Leave every picture out and write out the records below exactly.

===============

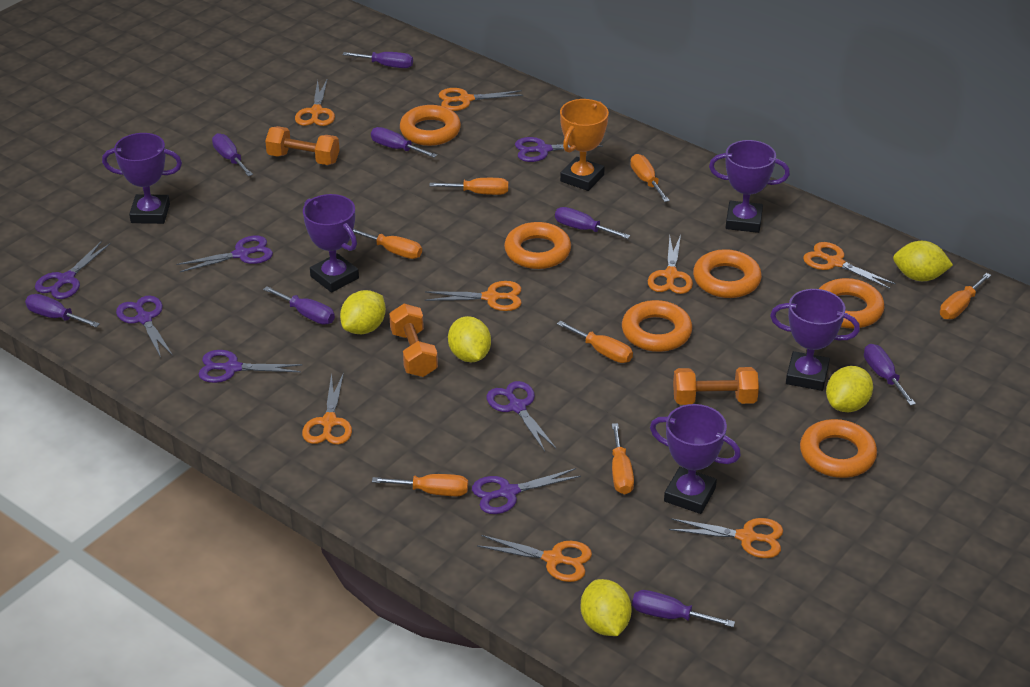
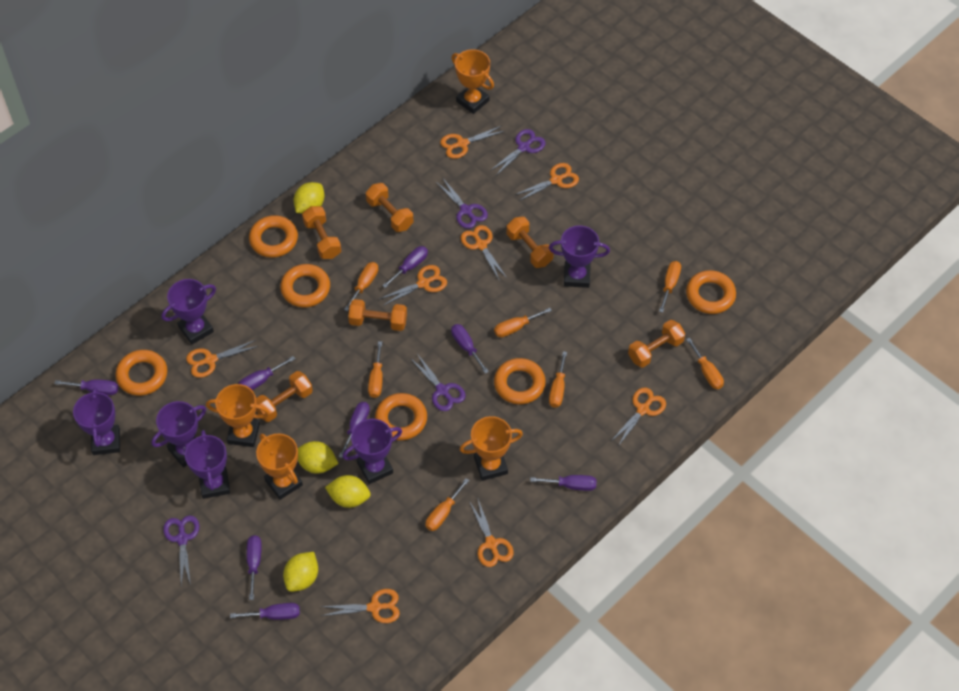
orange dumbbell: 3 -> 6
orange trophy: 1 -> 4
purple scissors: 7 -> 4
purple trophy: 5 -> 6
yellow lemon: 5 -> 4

===============

_Reply:_
orange dumbbell: 3 -> 6
orange trophy: 1 -> 4
purple scissors: 7 -> 4
purple trophy: 5 -> 6
yellow lemon: 5 -> 4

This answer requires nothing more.